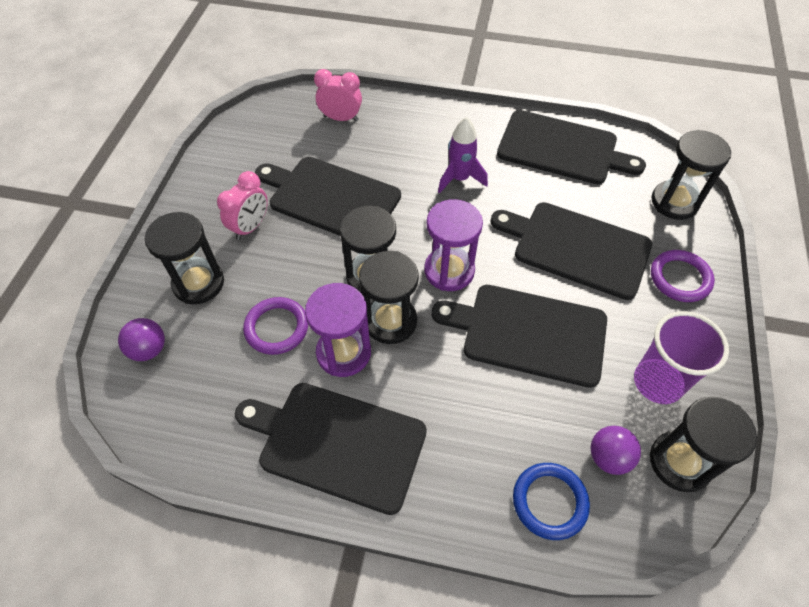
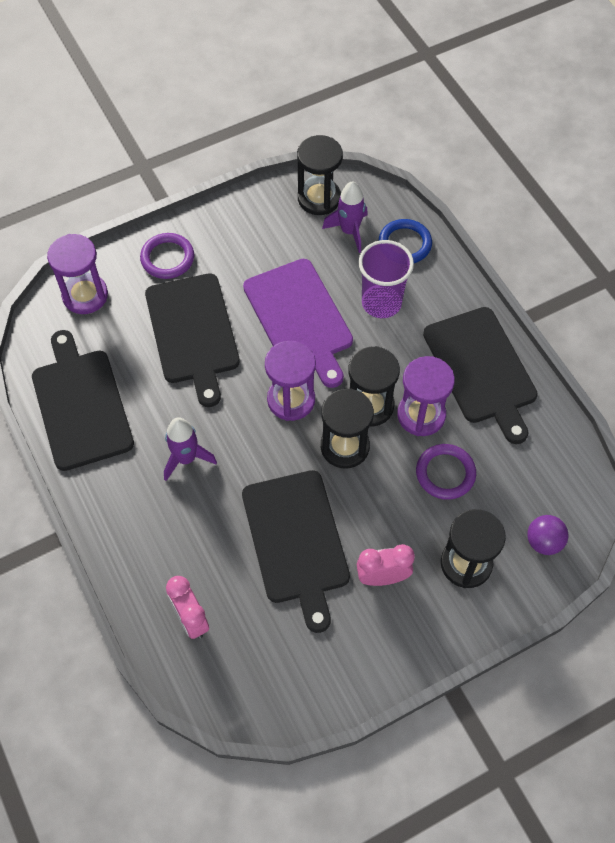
camera: 130 degrees left, 5 degrees up
(528, 333) = (299, 318): black cutting board -> purple cutting board
(608, 457) = (349, 231): purple ball -> purple rocket
(657, 382) = (272, 232): purple cup -> purple cup (381, 303)
(674, 202) = (85, 295): black hourglass -> purple hourglass

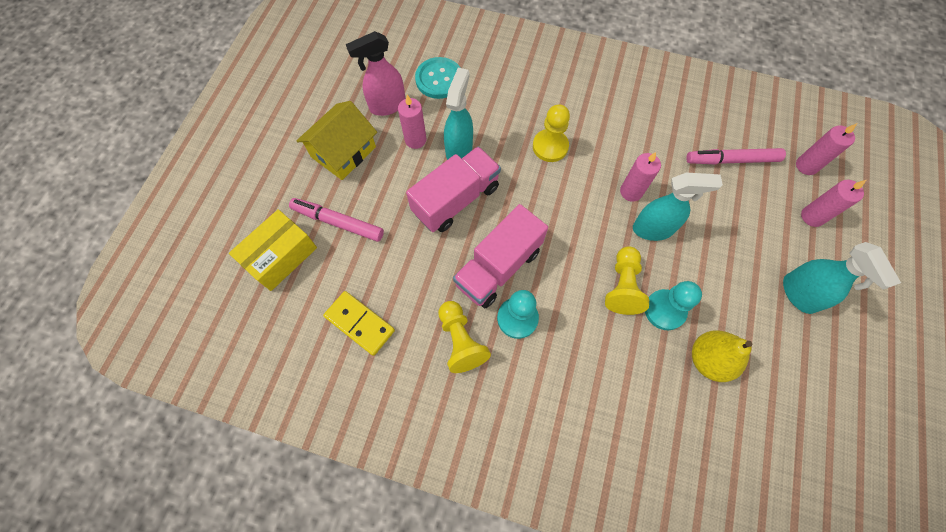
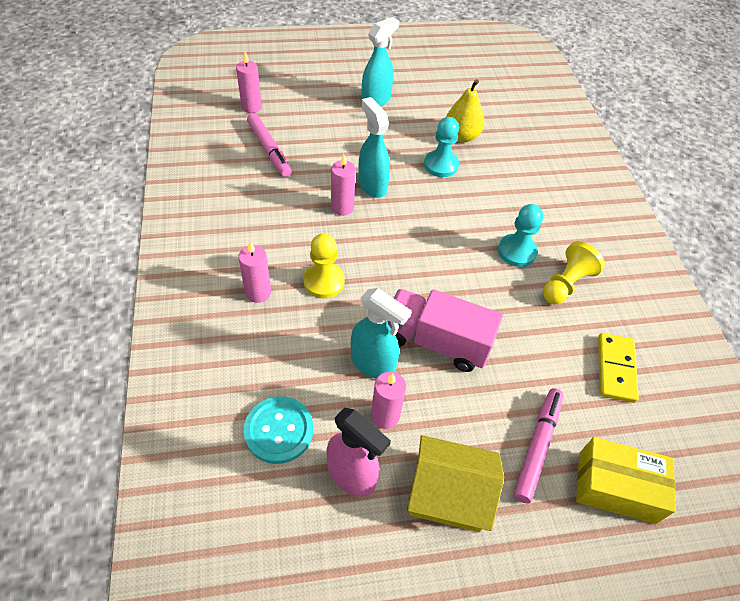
camera: 120 degrees left, 15 degrees down
(338, 222) = (537, 447): pink marker -> pink marker turned 150 degrees counterclockwise
(459, 149) = (373, 363): turquoise spray bottle -> turquoise spray bottle turned 135 degrees counterclockwise
(498, 267) = (482, 280): pink truck -> none
(622, 286) = (438, 193): yellow pawn -> none
(812, 216) = (302, 100): pink candle -> pink candle (258, 292)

☆ ☆ ☆ ☆

§ WHAT YOU NEED TO DO
Output all data exactly, omitting images.

§ OUTPUT OF THE TASK
camera: 130 degrees left, 5 degrees up
(528, 333) = (299, 318): black cutting board -> purple cutting board
(608, 457) = (349, 231): purple ball -> purple rocket
(657, 382) = (272, 232): purple cup -> purple cup (381, 303)
(674, 202) = (85, 295): black hourglass -> purple hourglass

camera: 120 degrees left, 15 degrees down
(338, 222) = (537, 447): pink marker -> pink marker turned 150 degrees counterclockwise
(459, 149) = (373, 363): turquoise spray bottle -> turquoise spray bottle turned 135 degrees counterclockwise
(498, 267) = (482, 280): pink truck -> none
(622, 286) = (438, 193): yellow pawn -> none
(812, 216) = (302, 100): pink candle -> pink candle (258, 292)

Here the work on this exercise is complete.